▶ _Task objective_
Please set down only the lines from the one containing "none -> red brick B7:B8 level 2" through the end of the entries below, exactly, minus any pictures.

#### Recorded information ####

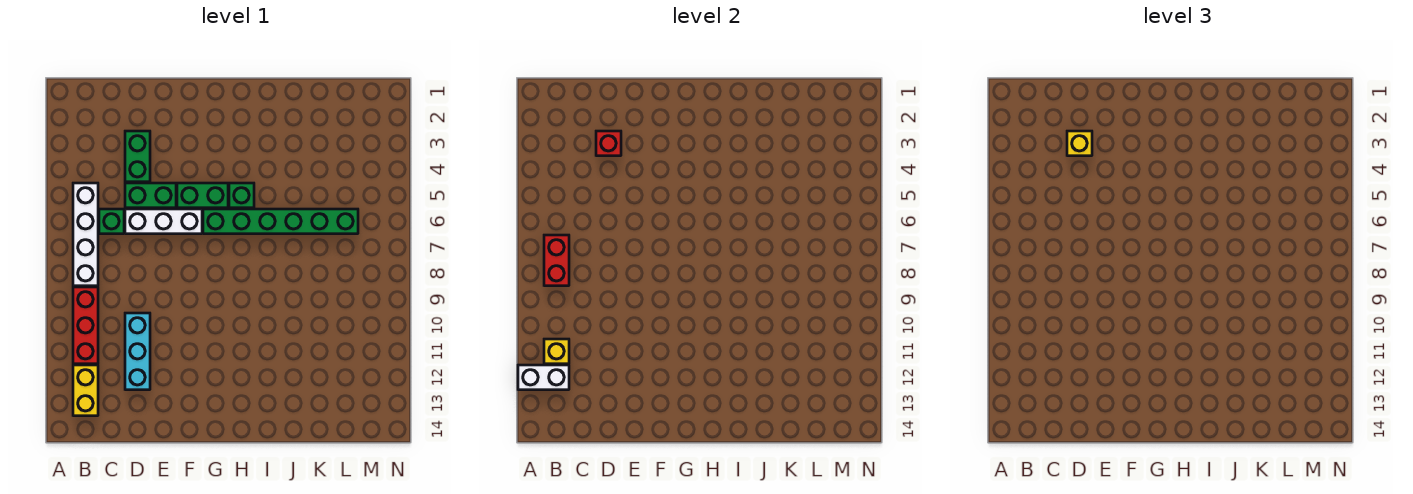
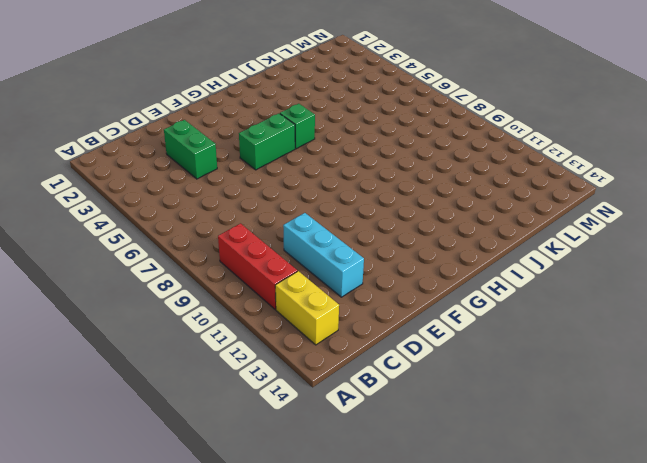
none -> white brick B5:B8 level 1
none -> green brick C6 level 1
none -> green brick D5:E5 level 1

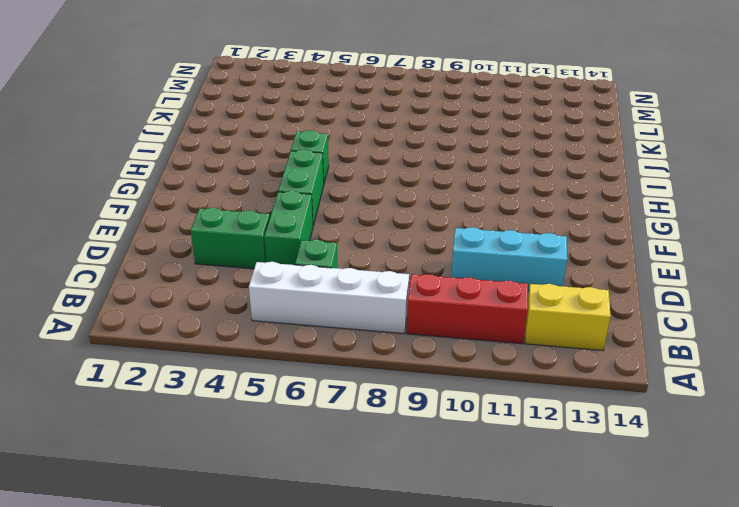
none -> white brick D6:F6 level 1
none -> green brick G6:L6 level 1
none -> white brick A12:B12 level 2

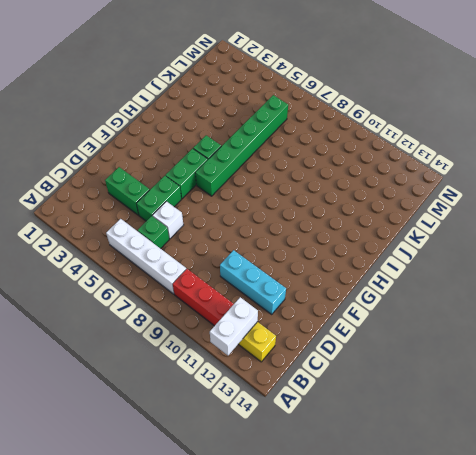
white brick D6 level 1 -> white brick D6:F6 level 1
none -> red brick B7:B8 level 2
none -> yellow brick B11 level 2
none -> red brick D3 level 2

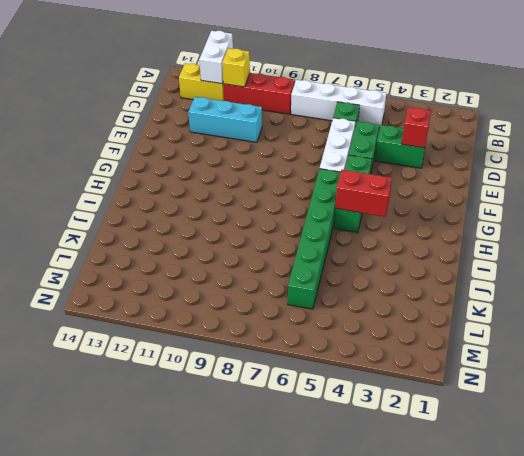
red brick H4:H5 level 2 -> red brick B7:B8 level 2
none -> yellow brick D3 level 3

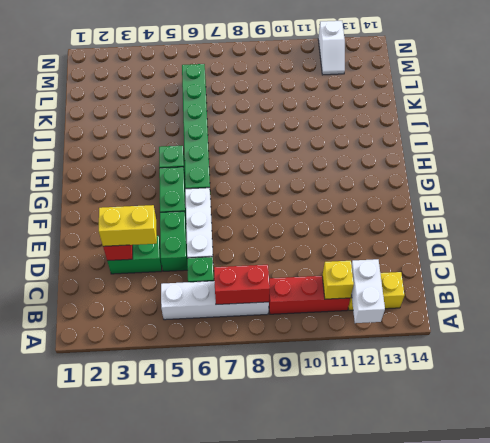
yellow brick D3:D4 level 3 -> yellow brick D3 level 3
white slope M12:N12 level 1 top N -> none
none -> cyan brick D10:D12 level 1

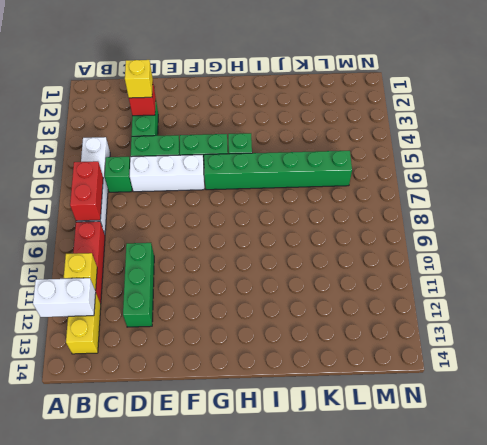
green brick D10:D12 level 1 -> cyan brick D10:D12 level 1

####

▶ _Answer_
none -> red brick B7:B8 level 2
none -> yellow brick B11 level 2
none -> red brick D3 level 2

red brick H4:H5 level 2 -> red brick B7:B8 level 2
none -> yellow brick D3 level 3

yellow brick D3:D4 level 3 -> yellow brick D3 level 3
white slope M12:N12 level 1 top N -> none
none -> cyan brick D10:D12 level 1

green brick D10:D12 level 1 -> cyan brick D10:D12 level 1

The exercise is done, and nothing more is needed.